=== Begin Enclosure ===

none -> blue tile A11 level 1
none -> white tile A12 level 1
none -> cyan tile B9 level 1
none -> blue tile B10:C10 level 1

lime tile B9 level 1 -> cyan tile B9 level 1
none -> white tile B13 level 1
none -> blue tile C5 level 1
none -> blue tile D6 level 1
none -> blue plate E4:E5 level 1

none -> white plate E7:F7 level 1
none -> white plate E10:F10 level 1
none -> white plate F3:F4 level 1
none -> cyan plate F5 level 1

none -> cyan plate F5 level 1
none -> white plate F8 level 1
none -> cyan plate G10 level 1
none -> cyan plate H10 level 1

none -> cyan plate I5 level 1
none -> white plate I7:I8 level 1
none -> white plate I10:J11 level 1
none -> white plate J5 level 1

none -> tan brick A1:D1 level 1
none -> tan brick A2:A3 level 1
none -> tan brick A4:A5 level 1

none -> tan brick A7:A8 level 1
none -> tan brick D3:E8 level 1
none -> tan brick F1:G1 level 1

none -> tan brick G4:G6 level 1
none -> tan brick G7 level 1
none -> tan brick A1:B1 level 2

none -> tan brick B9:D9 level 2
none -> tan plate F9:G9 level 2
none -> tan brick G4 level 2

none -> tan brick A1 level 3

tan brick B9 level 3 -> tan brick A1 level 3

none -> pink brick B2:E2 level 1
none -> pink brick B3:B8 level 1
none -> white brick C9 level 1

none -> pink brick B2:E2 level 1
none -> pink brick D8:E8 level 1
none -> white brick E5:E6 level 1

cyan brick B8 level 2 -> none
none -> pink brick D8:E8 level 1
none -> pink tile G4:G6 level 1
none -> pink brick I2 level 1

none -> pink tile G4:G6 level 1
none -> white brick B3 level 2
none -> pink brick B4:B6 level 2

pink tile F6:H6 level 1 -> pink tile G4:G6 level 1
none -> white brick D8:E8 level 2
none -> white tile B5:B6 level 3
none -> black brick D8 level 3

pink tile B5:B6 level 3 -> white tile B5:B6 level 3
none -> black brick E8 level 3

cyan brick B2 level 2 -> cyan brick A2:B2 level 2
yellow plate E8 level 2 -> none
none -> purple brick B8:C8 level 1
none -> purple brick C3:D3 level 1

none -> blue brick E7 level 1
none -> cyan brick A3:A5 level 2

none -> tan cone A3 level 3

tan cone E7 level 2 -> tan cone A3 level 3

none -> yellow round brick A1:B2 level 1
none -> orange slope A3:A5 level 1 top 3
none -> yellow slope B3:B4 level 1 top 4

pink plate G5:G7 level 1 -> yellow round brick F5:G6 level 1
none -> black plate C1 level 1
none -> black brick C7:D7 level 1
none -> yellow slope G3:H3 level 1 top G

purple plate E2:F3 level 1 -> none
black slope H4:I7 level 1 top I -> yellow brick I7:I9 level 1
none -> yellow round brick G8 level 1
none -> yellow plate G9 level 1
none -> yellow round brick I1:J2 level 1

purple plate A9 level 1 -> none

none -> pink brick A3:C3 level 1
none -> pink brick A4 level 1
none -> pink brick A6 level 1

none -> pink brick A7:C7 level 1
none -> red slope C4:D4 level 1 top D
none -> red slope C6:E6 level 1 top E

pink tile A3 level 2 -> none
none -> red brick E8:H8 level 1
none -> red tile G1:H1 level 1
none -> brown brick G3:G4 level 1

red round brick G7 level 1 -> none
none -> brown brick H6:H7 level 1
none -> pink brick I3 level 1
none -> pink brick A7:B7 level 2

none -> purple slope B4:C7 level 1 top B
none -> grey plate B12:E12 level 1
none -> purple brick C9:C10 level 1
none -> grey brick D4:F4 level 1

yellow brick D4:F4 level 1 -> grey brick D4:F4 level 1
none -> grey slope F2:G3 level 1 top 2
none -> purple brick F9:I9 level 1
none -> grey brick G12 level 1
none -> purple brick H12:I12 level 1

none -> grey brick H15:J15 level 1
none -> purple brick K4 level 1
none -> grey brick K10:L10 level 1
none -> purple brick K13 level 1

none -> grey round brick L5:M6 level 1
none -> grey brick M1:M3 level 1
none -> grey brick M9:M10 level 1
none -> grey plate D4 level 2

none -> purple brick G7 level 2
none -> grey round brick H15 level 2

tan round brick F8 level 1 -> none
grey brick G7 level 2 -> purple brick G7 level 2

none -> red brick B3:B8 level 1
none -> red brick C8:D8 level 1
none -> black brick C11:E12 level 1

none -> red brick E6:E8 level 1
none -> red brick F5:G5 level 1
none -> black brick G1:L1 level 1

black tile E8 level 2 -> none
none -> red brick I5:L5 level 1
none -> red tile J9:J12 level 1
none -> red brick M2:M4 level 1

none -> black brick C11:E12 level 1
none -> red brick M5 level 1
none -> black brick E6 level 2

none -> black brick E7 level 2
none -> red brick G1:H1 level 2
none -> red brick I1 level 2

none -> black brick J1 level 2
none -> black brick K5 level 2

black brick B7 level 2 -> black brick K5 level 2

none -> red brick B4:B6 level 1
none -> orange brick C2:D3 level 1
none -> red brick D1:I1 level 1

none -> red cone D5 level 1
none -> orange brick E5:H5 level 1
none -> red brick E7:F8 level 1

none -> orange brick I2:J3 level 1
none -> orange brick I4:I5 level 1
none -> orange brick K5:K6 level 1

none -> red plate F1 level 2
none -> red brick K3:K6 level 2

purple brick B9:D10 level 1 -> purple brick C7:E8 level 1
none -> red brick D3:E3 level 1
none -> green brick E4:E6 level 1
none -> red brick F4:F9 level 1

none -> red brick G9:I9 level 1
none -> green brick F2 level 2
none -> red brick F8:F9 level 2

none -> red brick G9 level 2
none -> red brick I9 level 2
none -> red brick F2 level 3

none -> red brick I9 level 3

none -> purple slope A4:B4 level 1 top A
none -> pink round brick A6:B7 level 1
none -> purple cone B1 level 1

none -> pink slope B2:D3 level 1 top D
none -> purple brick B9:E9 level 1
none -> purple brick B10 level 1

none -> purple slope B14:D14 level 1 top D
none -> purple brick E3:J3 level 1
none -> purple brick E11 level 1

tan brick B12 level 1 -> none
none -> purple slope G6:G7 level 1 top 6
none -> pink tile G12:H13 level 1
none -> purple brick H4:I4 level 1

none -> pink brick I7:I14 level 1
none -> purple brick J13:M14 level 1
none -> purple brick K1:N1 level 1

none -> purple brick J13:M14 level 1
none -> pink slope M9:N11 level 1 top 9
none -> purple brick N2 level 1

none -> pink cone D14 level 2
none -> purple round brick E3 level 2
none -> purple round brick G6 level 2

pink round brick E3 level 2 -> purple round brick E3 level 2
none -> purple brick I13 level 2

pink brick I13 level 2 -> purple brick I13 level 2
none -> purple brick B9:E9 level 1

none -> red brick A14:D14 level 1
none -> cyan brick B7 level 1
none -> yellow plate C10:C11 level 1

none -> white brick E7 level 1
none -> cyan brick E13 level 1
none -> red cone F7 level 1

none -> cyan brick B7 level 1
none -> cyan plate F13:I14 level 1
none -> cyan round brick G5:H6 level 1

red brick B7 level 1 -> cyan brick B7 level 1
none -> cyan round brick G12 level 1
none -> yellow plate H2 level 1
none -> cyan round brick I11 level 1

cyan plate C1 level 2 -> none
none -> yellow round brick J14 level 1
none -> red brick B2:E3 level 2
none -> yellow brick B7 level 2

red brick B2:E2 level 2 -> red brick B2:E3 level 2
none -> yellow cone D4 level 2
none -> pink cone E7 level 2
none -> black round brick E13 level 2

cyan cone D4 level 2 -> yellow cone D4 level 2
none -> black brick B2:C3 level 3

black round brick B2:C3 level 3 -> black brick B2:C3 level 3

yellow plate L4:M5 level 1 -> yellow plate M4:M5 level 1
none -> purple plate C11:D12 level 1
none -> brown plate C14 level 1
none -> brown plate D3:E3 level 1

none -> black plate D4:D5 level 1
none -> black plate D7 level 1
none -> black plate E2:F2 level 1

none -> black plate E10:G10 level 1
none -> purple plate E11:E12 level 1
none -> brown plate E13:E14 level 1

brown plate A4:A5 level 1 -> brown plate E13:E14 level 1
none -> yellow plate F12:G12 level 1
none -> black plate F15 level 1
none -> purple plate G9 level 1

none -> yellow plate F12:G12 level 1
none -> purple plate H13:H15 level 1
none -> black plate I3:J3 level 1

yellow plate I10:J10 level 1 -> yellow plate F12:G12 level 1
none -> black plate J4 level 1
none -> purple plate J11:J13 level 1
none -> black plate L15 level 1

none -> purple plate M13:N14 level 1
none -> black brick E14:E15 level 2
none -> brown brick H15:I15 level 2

=== End Enclosure ===

### YOUR TASK
When you reach the line that contains "none -> white plate E10:F10 level 1", stop; output it and every line before it from the start of the data, exactly as written.

### RESPONSE TO THIS TASK
none -> blue tile A11 level 1
none -> white tile A12 level 1
none -> cyan tile B9 level 1
none -> blue tile B10:C10 level 1

lime tile B9 level 1 -> cyan tile B9 level 1
none -> white tile B13 level 1
none -> blue tile C5 level 1
none -> blue tile D6 level 1
none -> blue plate E4:E5 level 1

none -> white plate E7:F7 level 1
none -> white plate E10:F10 level 1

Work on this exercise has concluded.